PROBLEM: Rewrite the entries below, replacing every instance of "centreline" with "centerline" and leaving everything else unchanged.

DATA ENTRIES:
☆ ☆ ☆ ☆ ☆ ☆ ☆
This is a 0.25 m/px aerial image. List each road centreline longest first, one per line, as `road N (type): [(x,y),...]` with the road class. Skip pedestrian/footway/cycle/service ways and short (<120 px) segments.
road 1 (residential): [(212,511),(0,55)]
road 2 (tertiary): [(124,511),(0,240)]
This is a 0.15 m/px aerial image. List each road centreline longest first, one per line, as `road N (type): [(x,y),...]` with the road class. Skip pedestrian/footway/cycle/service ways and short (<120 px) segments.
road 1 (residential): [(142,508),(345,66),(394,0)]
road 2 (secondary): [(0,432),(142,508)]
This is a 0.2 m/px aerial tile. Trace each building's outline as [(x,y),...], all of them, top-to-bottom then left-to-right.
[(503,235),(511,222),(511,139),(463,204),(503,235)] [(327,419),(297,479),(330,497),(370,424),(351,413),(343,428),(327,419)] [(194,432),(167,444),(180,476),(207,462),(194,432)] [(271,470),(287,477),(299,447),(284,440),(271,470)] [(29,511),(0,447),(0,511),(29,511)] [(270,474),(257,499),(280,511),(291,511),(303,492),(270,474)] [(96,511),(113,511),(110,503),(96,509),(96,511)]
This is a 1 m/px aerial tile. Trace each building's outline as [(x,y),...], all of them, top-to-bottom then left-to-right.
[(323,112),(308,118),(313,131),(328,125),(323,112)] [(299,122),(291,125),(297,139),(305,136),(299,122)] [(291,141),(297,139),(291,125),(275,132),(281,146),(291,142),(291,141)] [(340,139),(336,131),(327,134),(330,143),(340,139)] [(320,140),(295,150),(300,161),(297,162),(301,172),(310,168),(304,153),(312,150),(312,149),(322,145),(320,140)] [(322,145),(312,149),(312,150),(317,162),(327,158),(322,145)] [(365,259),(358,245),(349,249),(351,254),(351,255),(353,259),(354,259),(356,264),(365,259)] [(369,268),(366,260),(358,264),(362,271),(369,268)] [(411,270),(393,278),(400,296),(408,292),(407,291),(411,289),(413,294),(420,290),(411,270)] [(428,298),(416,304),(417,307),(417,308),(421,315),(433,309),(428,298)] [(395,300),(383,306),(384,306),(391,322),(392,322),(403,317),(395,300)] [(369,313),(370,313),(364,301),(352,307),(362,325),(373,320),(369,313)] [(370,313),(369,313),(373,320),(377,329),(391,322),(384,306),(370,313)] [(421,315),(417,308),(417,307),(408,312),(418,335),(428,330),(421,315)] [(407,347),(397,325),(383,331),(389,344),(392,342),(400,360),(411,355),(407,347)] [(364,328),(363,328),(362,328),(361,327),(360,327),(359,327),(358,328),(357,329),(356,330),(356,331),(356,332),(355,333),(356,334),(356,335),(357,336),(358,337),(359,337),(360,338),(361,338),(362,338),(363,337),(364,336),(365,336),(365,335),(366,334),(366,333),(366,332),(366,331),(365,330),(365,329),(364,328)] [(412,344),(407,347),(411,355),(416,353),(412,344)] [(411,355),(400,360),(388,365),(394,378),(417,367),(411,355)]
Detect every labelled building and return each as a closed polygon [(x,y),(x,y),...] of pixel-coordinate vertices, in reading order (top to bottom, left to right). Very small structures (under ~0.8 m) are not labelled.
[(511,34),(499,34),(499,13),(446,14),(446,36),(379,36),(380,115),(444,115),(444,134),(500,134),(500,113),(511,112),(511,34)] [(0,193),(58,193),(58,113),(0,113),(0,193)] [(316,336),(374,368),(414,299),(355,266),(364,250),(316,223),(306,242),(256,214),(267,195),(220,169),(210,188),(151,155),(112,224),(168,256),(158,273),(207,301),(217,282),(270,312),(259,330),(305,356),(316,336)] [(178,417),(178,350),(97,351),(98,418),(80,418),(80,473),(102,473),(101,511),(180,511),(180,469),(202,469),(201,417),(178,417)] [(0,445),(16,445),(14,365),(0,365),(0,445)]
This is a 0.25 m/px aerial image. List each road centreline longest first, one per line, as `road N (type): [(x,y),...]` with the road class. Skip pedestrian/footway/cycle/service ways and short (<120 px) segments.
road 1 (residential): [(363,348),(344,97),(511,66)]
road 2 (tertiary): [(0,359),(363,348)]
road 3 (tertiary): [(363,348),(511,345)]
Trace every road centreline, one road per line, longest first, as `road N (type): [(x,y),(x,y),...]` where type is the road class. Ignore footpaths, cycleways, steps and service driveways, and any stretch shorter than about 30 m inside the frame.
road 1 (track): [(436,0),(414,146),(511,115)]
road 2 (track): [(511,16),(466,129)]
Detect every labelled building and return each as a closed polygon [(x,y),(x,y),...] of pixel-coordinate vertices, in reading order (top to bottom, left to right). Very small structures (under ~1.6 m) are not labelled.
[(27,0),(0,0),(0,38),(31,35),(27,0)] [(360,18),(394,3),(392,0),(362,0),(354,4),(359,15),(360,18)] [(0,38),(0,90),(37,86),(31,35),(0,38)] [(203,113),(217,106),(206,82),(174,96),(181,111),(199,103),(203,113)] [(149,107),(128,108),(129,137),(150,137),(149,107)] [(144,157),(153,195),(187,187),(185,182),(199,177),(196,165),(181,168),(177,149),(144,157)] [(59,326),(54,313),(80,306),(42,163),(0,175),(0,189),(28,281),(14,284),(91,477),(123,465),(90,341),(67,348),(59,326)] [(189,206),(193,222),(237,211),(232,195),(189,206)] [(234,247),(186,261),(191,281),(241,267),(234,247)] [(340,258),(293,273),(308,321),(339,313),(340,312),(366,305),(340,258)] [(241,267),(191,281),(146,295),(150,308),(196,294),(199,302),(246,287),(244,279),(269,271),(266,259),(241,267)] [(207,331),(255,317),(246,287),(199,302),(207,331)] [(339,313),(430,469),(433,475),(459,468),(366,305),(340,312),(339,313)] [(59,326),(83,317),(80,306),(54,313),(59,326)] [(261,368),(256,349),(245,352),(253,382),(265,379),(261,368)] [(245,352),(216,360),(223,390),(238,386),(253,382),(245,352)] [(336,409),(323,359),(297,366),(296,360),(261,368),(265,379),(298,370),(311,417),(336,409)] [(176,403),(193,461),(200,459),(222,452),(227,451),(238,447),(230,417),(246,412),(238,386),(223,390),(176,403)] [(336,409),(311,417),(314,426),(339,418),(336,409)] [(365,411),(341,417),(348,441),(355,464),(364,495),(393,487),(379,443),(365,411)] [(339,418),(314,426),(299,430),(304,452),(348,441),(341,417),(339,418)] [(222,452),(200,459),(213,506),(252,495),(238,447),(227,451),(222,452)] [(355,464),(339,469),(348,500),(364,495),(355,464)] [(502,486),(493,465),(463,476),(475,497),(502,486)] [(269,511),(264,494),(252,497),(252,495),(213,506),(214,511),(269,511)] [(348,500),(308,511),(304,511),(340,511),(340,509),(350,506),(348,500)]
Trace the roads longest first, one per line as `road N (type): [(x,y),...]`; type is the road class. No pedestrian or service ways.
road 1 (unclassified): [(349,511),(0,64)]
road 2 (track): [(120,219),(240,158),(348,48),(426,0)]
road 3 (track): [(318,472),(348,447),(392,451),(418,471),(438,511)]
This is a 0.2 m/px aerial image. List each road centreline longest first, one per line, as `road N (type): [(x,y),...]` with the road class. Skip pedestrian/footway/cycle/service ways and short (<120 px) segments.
☆ ☆ ☆ ☆ ☆ ☆ ☆
SOLUTION TO THIS EXERCISE:
This is a 0.25 m/px aerial image. List each road centerline longest first, one per line, as `road N (type): [(x,y),...]` with the road class. Skip pedestrian/footway/cycle/service ways and short (<120 px) segments.
road 1 (residential): [(212,511),(0,55)]
road 2 (tertiary): [(124,511),(0,240)]
This is a 0.15 m/px aerial image. List each road centerline longest first, one per line, as `road N (type): [(x,y),...]` with the road class. Skip pedestrian/footway/cycle/service ways and short (<120 px) segments.
road 1 (residential): [(142,508),(345,66),(394,0)]
road 2 (secondary): [(0,432),(142,508)]
This is a 0.2 m/px aerial tile. Trace each building's outline as [(x,y),...], all of them, top-to-bottom then left-to-right.
[(503,235),(511,222),(511,139),(463,204),(503,235)] [(327,419),(297,479),(330,497),(370,424),(351,413),(343,428),(327,419)] [(194,432),(167,444),(180,476),(207,462),(194,432)] [(271,470),(287,477),(299,447),(284,440),(271,470)] [(29,511),(0,447),(0,511),(29,511)] [(270,474),(257,499),(280,511),(291,511),(303,492),(270,474)] [(96,511),(113,511),(110,503),(96,509),(96,511)]
This is a 1 m/px aerial tile. Trace each building's outline as [(x,y),...], all of them, top-to-bottom then left-to-right.
[(323,112),(308,118),(313,131),(328,125),(323,112)] [(299,122),(291,125),(297,139),(305,136),(299,122)] [(291,141),(297,139),(291,125),(275,132),(281,146),(291,142),(291,141)] [(340,139),(336,131),(327,134),(330,143),(340,139)] [(320,140),(295,150),(300,161),(297,162),(301,172),(310,168),(304,153),(312,150),(312,149),(322,145),(320,140)] [(322,145),(312,149),(312,150),(317,162),(327,158),(322,145)] [(365,259),(358,245),(349,249),(351,254),(351,255),(353,259),(354,259),(356,264),(365,259)] [(369,268),(366,260),(358,264),(362,271),(369,268)] [(411,270),(393,278),(400,296),(408,292),(407,291),(411,289),(413,294),(420,290),(411,270)] [(428,298),(416,304),(417,307),(417,308),(421,315),(433,309),(428,298)] [(395,300),(383,306),(384,306),(391,322),(392,322),(403,317),(395,300)] [(369,313),(370,313),(364,301),(352,307),(362,325),(373,320),(369,313)] [(370,313),(369,313),(373,320),(377,329),(391,322),(384,306),(370,313)] [(421,315),(417,308),(417,307),(408,312),(418,335),(428,330),(421,315)] [(407,347),(397,325),(383,331),(389,344),(392,342),(400,360),(411,355),(407,347)] [(364,328),(363,328),(362,328),(361,327),(360,327),(359,327),(358,328),(357,329),(356,330),(356,331),(356,332),(355,333),(356,334),(356,335),(357,336),(358,337),(359,337),(360,338),(361,338),(362,338),(363,337),(364,336),(365,336),(365,335),(366,334),(366,333),(366,332),(366,331),(365,330),(365,329),(364,328)] [(412,344),(407,347),(411,355),(416,353),(412,344)] [(411,355),(400,360),(388,365),(394,378),(417,367),(411,355)]
Detect every labelled building and return each as a closed polygon [(x,y),(x,y),...] of pixel-coordinate vertices, in reading order (top to bottom, left to right). Very small structures (under ~0.8 m) are not labelled.
[(511,34),(499,34),(499,13),(446,14),(446,36),(379,36),(380,115),(444,115),(444,134),(500,134),(500,113),(511,112),(511,34)] [(0,193),(58,193),(58,113),(0,113),(0,193)] [(316,336),(374,368),(414,299),(355,266),(364,250),(316,223),(306,242),(256,214),(267,195),(220,169),(210,188),(151,155),(112,224),(168,256),(158,273),(207,301),(217,282),(270,312),(259,330),(305,356),(316,336)] [(178,417),(178,350),(97,351),(98,418),(80,418),(80,473),(102,473),(101,511),(180,511),(180,469),(202,469),(201,417),(178,417)] [(0,445),(16,445),(14,365),(0,365),(0,445)]
This is a 0.25 m/px aerial image. List each road centerline longest first, one per line, as `road N (type): [(x,y),...]` with the road class. Skip pedestrian/footway/cycle/service ways and short (<120 px) segments.
road 1 (residential): [(363,348),(344,97),(511,66)]
road 2 (tertiary): [(0,359),(363,348)]
road 3 (tertiary): [(363,348),(511,345)]
Trace every road centerline, one road per line, longest first, as `road N (type): [(x,y),(x,y),...]` where type is the road class. Ignore footpaths, cycleways, steps and service driveways, and any stretch shorter than about 30 m inside the frame.
road 1 (track): [(436,0),(414,146),(511,115)]
road 2 (track): [(511,16),(466,129)]
Detect every labelled building and return each as a closed polygon [(x,y),(x,y),...] of pixel-coordinate vertices, in reading order (top to bottom, left to right). Very small structures (under ~1.6 m) are not labelled.
[(27,0),(0,0),(0,38),(31,35),(27,0)] [(360,18),(394,3),(392,0),(362,0),(354,4),(359,15),(360,18)] [(0,38),(0,90),(37,86),(31,35),(0,38)] [(203,113),(217,106),(206,82),(174,96),(181,111),(199,103),(203,113)] [(149,107),(128,108),(129,137),(150,137),(149,107)] [(144,157),(153,195),(187,187),(185,182),(199,177),(196,165),(181,168),(177,149),(144,157)] [(59,326),(54,313),(80,306),(42,163),(0,175),(0,189),(28,281),(14,284),(91,477),(123,465),(90,341),(67,348),(59,326)] [(189,206),(193,222),(237,211),(232,195),(189,206)] [(234,247),(186,261),(191,281),(241,267),(234,247)] [(340,258),(293,273),(308,321),(339,313),(340,312),(366,305),(340,258)] [(241,267),(191,281),(146,295),(150,308),(196,294),(199,302),(246,287),(244,279),(269,271),(266,259),(241,267)] [(207,331),(255,317),(246,287),(199,302),(207,331)] [(339,313),(430,469),(433,475),(459,468),(366,305),(340,312),(339,313)] [(59,326),(83,317),(80,306),(54,313),(59,326)] [(261,368),(256,349),(245,352),(253,382),(265,379),(261,368)] [(245,352),(216,360),(223,390),(238,386),(253,382),(245,352)] [(336,409),(323,359),(297,366),(296,360),(261,368),(265,379),(298,370),(311,417),(336,409)] [(176,403),(193,461),(200,459),(222,452),(227,451),(238,447),(230,417),(246,412),(238,386),(223,390),(176,403)] [(336,409),(311,417),(314,426),(339,418),(336,409)] [(365,411),(341,417),(348,441),(355,464),(364,495),(393,487),(379,443),(365,411)] [(339,418),(314,426),(299,430),(304,452),(348,441),(341,417),(339,418)] [(222,452),(200,459),(213,506),(252,495),(238,447),(227,451),(222,452)] [(355,464),(339,469),(348,500),(364,495),(355,464)] [(502,486),(493,465),(463,476),(475,497),(502,486)] [(269,511),(264,494),(252,497),(252,495),(213,506),(214,511),(269,511)] [(348,500),(308,511),(304,511),(340,511),(340,509),(350,506),(348,500)]
Trace the roads longest first, one per line as `road N (type): [(x,y),...]`; type is the road class. No pedestrian or service ways.
road 1 (unclassified): [(349,511),(0,64)]
road 2 (track): [(120,219),(240,158),(348,48),(426,0)]
road 3 (track): [(318,472),(348,447),(392,451),(418,471),(438,511)]
This is a 0.2 m/px aerial image. List each road centerline longest first, one per line, as `road N (type): [(x,y),...]` with the road class. Skip pedestrian/footway/cycle/service ways and short (<120 px) segments.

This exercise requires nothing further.